**Work request:**
The expected output is the exact lines from the one containing "orange spray bottle: 1 -> 2" through the end of the data, inclusive, and nothing else.

------------------------------------------------------------------------

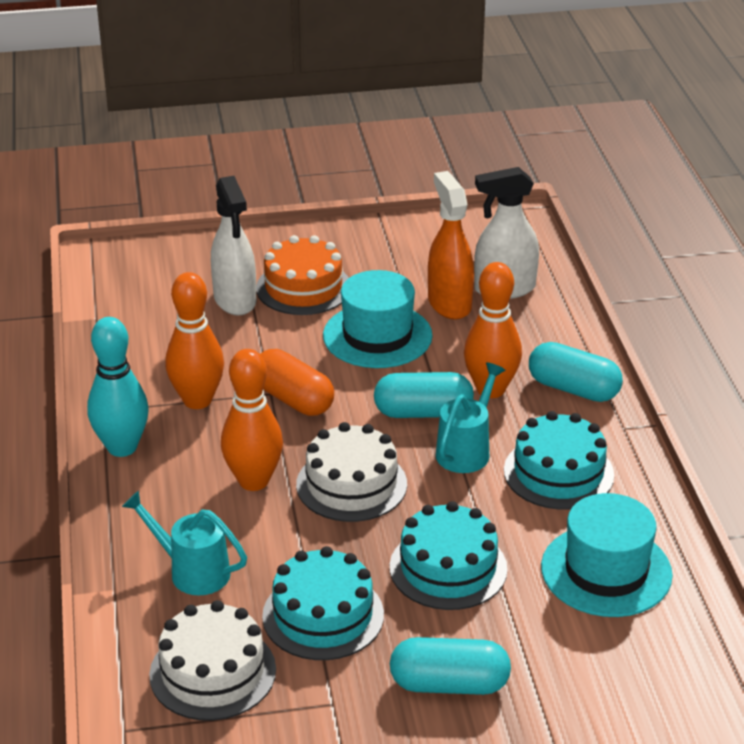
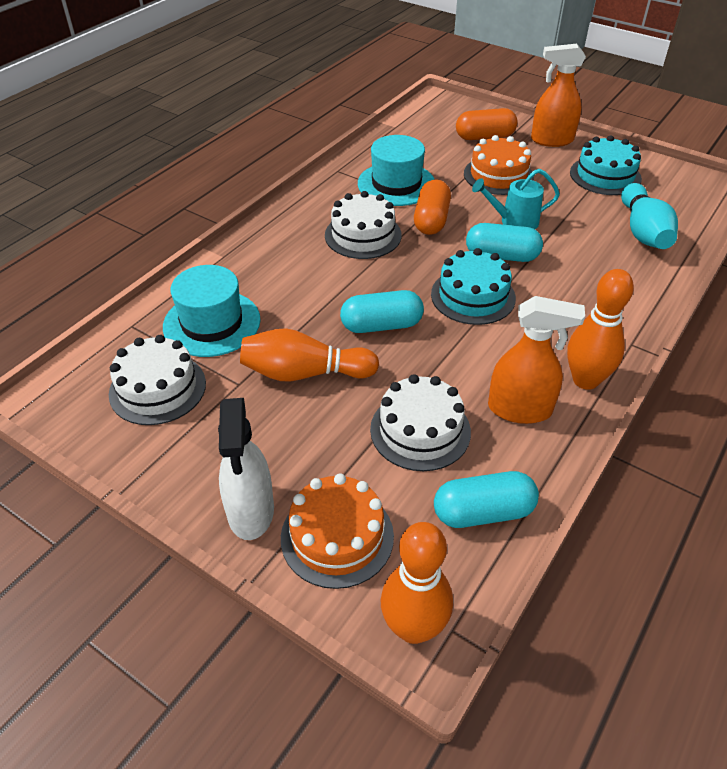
orange cake: 1 -> 2
orange capsule: 1 -> 2
orange spray bottle: 1 -> 2
turquoise cake: 3 -> 2
turquoise watering can: 2 -> 1
white cake: 2 -> 3
white spray bottle: 2 -> 1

------------------------------------------------------------------------

**Response to this task:**
orange spray bottle: 1 -> 2
turquoise cake: 3 -> 2
turquoise watering can: 2 -> 1
white cake: 2 -> 3
white spray bottle: 2 -> 1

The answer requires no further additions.